◆ Exercise prompt
Report every line in the listing below where the string "rose" shows up.

◆ Provided data
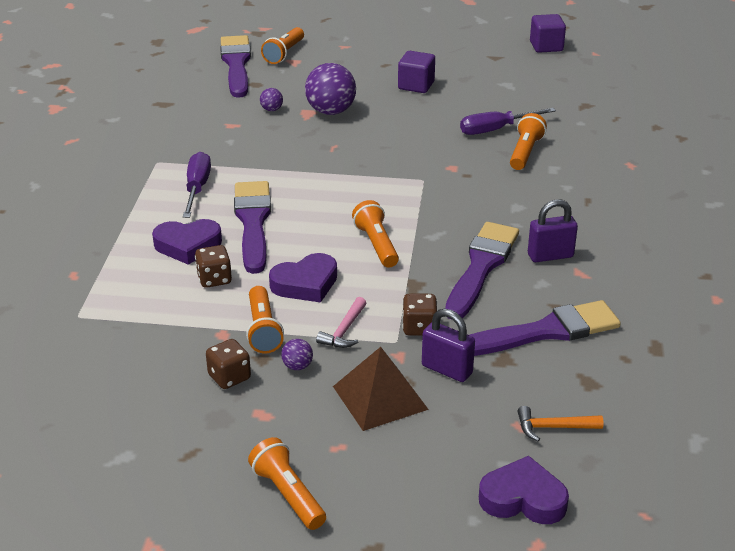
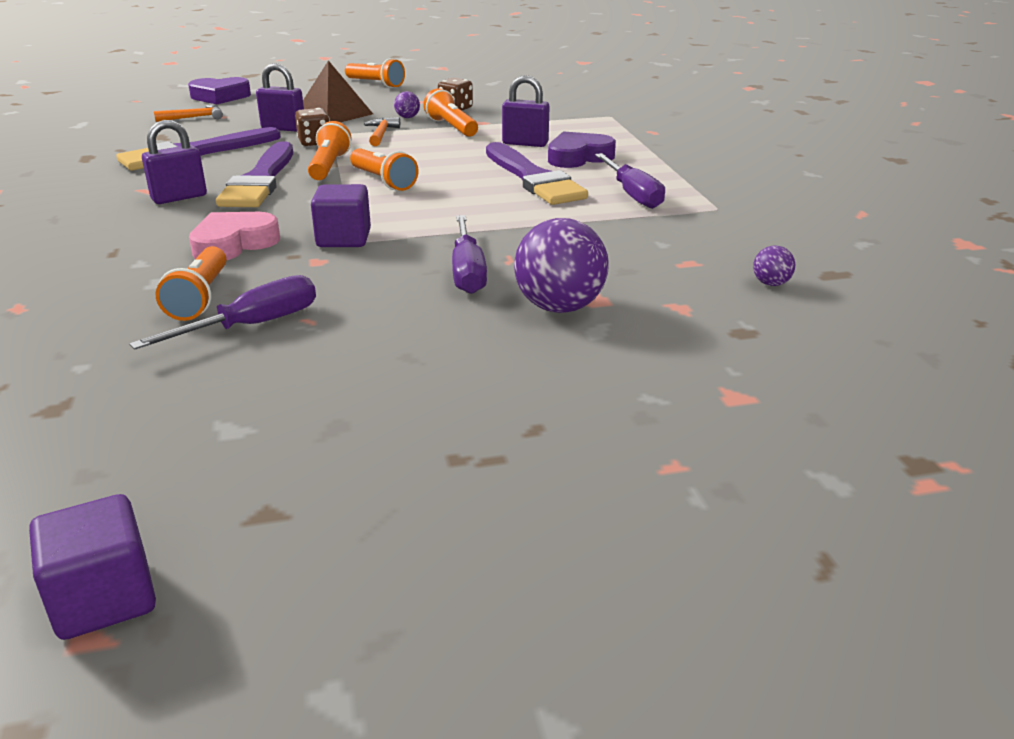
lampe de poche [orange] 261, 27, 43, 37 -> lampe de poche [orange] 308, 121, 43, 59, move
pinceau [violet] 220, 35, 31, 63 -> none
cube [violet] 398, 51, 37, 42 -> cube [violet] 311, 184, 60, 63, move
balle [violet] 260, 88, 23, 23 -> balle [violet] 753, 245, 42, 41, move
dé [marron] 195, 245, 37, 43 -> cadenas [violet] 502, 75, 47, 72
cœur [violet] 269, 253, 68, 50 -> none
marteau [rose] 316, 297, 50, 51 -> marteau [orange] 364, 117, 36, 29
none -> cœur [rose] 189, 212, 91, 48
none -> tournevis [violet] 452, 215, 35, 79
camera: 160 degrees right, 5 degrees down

◆ Your response
marteau [rose] 316, 297, 50, 51 -> marteau [orange] 364, 117, 36, 29
none -> cœur [rose] 189, 212, 91, 48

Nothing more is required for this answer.